# [DESCRIPTION OF THE TASK]
Your copy runs from the line containing "(311, 270) = (360, 396): pink" through the last line of the listing, both included. Restate those lines word for word and leave out pictures.

#### RECORDS FOR THIS TASK ####

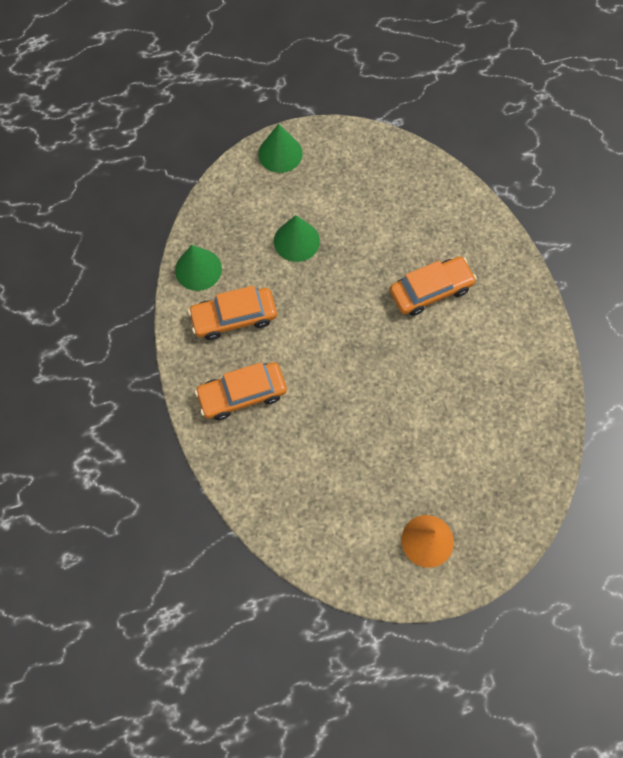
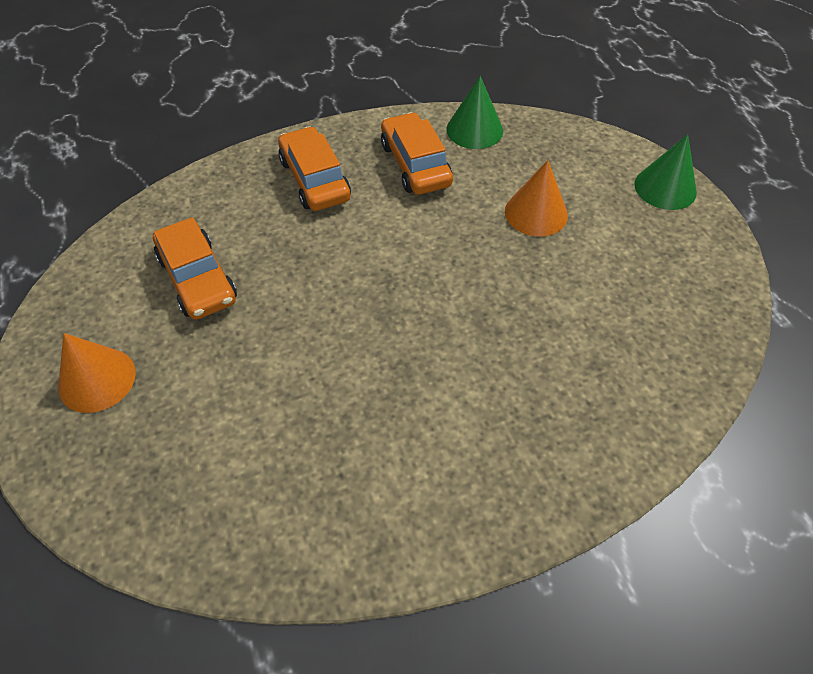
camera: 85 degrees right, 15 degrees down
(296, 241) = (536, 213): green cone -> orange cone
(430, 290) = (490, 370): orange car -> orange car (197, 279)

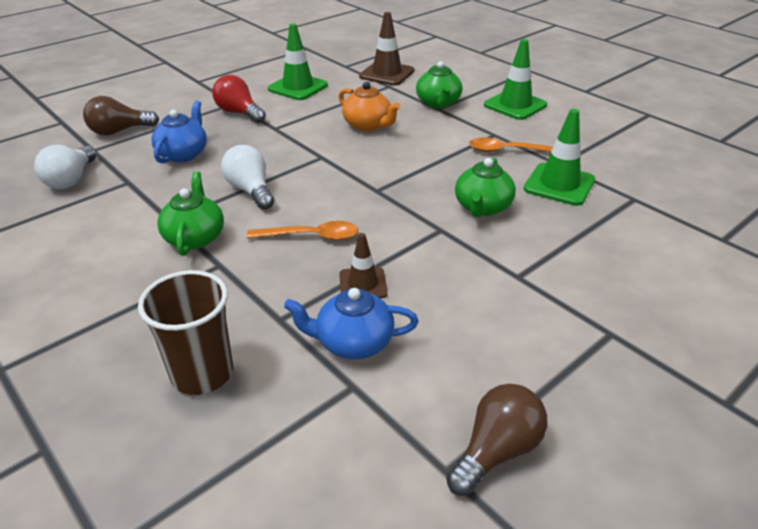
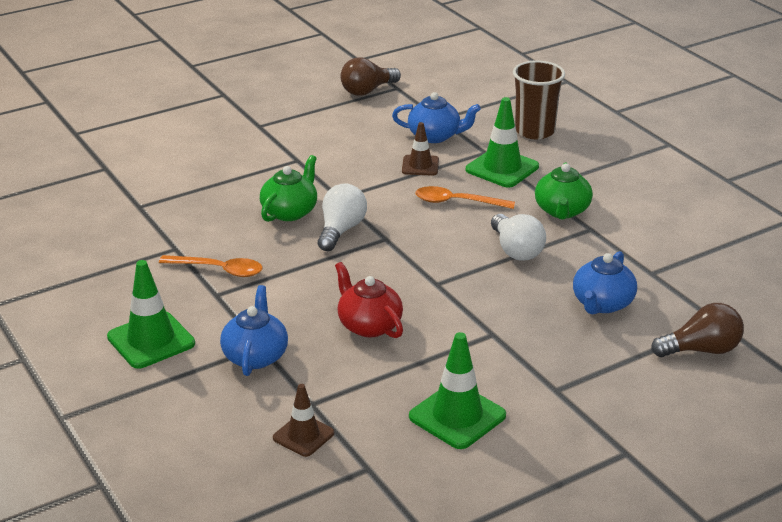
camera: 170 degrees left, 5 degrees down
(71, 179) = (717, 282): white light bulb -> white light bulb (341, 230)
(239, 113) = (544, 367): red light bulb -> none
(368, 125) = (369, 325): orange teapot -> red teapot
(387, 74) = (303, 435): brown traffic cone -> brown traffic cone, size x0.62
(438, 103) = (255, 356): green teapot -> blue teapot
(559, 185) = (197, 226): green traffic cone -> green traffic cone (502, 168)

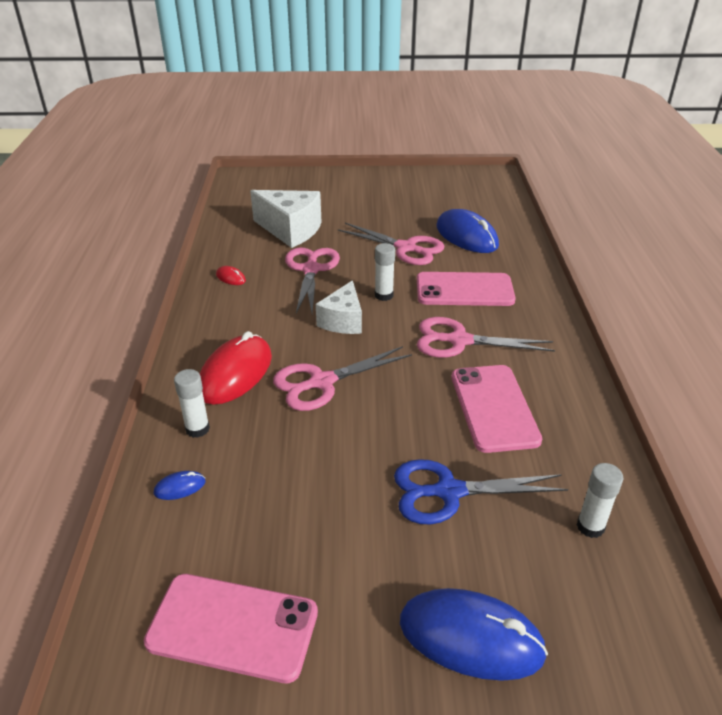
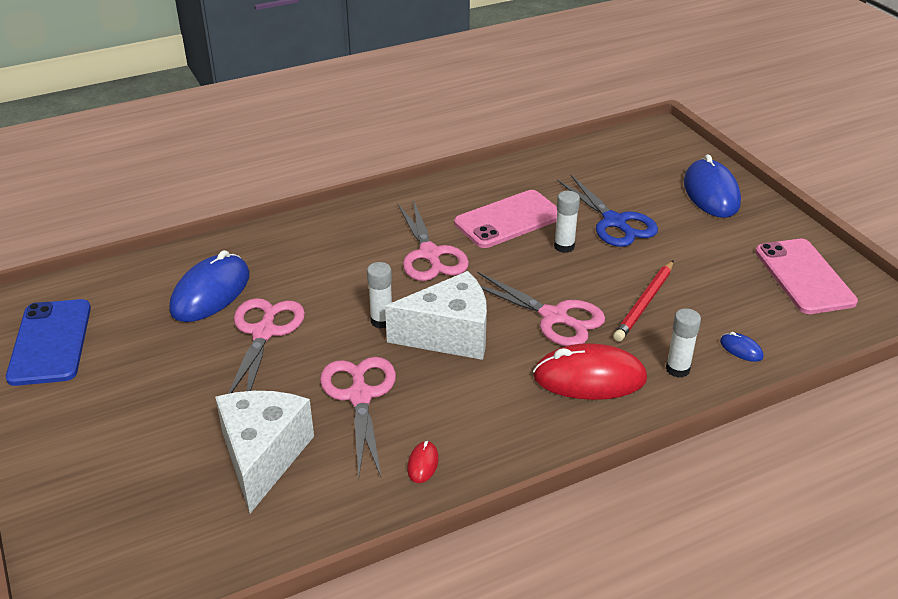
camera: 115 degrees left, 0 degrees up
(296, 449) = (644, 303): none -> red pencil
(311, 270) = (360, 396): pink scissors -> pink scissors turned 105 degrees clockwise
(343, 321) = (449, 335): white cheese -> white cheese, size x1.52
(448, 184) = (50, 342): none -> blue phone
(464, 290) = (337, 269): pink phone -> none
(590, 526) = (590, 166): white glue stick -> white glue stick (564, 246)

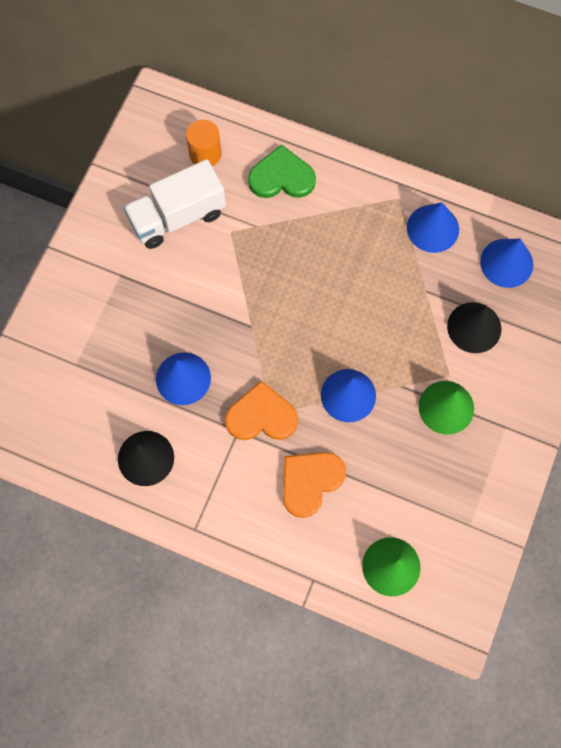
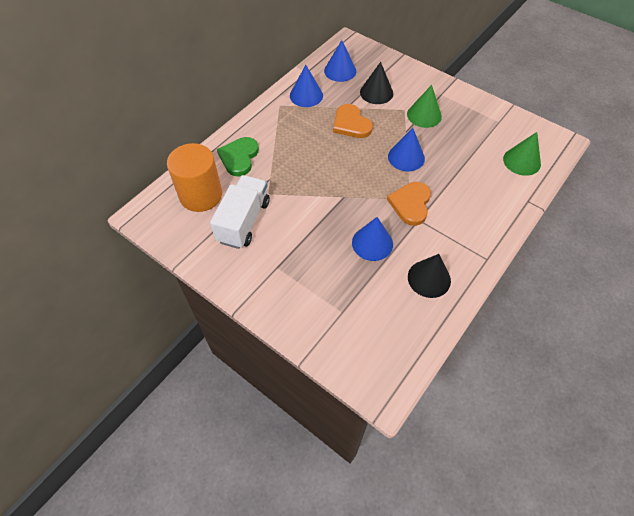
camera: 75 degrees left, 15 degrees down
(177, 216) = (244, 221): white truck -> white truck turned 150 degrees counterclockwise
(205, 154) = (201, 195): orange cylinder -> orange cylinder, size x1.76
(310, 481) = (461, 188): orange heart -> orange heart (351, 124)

####

# [SOLUTION]
(311, 270) = (360, 396): pink scissors -> pink scissors turned 105 degrees clockwise
(343, 321) = (449, 335): white cheese -> white cheese, size x1.52
(448, 184) = (50, 342): none -> blue phone
(464, 290) = (337, 269): pink phone -> none
(590, 526) = (590, 166): white glue stick -> white glue stick (564, 246)

camera: 75 degrees left, 15 degrees down
(177, 216) = (244, 221): white truck -> white truck turned 150 degrees counterclockwise
(205, 154) = (201, 195): orange cylinder -> orange cylinder, size x1.76
(310, 481) = (461, 188): orange heart -> orange heart (351, 124)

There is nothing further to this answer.